Task instructions: Lines from the records below that contain the word "AGND" are to be copied out.

□ □ □

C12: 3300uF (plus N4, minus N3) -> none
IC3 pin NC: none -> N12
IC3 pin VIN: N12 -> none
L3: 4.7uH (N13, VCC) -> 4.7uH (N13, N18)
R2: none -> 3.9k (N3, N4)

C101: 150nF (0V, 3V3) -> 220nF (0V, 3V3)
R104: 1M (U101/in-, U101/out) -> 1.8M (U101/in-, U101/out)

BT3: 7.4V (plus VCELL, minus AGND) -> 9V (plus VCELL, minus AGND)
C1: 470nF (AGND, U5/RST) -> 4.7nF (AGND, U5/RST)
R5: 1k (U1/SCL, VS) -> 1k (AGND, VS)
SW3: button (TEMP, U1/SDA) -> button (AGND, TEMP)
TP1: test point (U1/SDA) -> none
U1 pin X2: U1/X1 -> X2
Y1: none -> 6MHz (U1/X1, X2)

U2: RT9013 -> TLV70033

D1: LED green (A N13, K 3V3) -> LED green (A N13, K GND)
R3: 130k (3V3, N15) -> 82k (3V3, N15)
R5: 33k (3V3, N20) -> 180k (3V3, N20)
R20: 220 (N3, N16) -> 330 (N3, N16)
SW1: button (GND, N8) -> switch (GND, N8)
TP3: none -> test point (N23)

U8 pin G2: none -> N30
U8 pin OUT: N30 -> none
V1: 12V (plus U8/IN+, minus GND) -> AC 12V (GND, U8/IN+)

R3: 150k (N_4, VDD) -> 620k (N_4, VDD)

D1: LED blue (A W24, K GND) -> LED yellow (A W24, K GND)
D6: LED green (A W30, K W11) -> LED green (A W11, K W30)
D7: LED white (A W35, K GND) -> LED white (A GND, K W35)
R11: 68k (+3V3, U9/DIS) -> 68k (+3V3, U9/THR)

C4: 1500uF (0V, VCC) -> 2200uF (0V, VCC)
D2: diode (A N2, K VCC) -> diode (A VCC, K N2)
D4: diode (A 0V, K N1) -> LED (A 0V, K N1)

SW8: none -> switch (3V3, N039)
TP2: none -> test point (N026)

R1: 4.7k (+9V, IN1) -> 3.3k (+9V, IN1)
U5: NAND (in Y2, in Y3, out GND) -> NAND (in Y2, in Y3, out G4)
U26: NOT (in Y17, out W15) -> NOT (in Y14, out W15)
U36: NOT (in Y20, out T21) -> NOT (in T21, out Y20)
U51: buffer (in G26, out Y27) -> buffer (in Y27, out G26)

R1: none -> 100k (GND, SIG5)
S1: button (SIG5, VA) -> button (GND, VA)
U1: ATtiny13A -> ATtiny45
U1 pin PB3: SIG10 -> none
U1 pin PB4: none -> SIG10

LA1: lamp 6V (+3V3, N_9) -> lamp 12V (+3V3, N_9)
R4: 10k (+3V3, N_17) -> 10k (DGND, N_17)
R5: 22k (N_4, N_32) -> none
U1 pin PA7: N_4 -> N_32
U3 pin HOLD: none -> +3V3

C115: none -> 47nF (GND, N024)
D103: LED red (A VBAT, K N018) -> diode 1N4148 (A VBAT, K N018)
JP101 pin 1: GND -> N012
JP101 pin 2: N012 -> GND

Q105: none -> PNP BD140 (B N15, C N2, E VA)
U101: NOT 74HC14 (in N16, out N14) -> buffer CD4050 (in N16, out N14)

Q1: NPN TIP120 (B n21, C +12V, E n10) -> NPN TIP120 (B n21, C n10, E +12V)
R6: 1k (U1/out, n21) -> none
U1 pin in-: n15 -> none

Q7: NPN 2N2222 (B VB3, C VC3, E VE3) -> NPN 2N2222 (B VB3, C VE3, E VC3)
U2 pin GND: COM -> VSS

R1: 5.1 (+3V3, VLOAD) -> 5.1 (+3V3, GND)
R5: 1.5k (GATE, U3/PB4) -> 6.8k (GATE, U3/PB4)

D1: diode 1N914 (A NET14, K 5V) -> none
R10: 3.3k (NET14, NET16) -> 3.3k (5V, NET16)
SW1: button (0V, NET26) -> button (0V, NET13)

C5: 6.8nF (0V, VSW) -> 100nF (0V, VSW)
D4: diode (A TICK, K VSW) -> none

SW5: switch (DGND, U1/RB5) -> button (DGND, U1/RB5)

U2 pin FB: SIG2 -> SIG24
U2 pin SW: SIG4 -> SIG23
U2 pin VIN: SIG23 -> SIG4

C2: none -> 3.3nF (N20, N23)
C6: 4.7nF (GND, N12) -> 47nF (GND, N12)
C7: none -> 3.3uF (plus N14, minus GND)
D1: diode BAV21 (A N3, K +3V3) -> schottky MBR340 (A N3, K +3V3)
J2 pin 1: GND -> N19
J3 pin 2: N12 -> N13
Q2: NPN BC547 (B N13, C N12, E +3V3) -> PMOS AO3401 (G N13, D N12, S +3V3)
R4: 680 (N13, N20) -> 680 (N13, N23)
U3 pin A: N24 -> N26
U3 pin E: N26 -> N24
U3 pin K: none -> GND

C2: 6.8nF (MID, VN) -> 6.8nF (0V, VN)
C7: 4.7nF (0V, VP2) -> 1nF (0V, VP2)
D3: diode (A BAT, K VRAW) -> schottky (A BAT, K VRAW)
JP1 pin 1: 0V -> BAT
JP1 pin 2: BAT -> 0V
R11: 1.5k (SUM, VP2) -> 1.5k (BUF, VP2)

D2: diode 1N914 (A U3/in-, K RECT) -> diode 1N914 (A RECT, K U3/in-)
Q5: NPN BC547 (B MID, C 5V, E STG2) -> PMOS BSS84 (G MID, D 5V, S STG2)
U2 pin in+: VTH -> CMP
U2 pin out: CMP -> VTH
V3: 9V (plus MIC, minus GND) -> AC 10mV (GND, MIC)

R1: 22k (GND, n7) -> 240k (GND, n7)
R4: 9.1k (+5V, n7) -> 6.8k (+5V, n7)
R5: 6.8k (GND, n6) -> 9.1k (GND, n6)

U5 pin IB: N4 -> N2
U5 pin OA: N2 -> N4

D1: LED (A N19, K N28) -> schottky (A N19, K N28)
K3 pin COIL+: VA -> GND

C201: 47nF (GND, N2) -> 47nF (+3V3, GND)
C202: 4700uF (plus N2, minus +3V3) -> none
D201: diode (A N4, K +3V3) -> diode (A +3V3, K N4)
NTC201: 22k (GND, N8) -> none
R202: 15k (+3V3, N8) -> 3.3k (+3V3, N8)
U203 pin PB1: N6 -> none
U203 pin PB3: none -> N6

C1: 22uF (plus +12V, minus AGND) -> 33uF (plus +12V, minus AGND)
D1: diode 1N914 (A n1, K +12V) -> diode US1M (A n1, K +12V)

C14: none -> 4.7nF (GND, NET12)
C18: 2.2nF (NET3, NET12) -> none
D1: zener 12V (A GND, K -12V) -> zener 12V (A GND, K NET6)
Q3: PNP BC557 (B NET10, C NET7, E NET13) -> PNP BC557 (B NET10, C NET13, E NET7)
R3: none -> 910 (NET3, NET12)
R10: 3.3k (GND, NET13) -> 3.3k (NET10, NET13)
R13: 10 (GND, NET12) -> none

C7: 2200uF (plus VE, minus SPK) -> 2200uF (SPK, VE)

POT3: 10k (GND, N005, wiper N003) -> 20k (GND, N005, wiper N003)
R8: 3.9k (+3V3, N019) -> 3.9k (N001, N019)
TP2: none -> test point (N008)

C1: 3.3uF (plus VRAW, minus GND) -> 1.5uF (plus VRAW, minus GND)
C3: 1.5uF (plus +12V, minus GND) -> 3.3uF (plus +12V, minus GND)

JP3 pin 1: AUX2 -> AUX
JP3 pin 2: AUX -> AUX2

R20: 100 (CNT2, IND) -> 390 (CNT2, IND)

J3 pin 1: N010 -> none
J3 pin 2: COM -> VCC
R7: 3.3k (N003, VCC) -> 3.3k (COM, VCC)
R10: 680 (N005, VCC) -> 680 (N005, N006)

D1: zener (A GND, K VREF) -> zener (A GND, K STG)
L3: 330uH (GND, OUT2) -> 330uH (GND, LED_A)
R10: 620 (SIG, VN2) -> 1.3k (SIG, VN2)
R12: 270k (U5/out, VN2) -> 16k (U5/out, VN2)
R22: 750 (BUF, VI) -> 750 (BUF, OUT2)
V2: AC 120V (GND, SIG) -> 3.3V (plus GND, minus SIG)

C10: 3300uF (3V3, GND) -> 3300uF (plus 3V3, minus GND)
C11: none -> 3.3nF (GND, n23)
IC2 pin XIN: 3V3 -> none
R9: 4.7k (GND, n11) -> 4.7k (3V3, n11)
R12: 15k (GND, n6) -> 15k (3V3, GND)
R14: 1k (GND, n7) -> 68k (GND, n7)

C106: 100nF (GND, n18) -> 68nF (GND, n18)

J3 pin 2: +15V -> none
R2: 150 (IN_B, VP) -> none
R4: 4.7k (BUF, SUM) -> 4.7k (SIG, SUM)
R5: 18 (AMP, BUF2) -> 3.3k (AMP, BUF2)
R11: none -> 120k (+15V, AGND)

□ □ □

Response box:
BT3: 7.4V (plus VCELL, minus AGND) -> 9V (plus VCELL, minus AGND)
C1: 470nF (AGND, U5/RST) -> 4.7nF (AGND, U5/RST)
R5: 1k (U1/SCL, VS) -> 1k (AGND, VS)
SW3: button (TEMP, U1/SDA) -> button (AGND, TEMP)
C1: 22uF (plus +12V, minus AGND) -> 33uF (plus +12V, minus AGND)
R11: none -> 120k (+15V, AGND)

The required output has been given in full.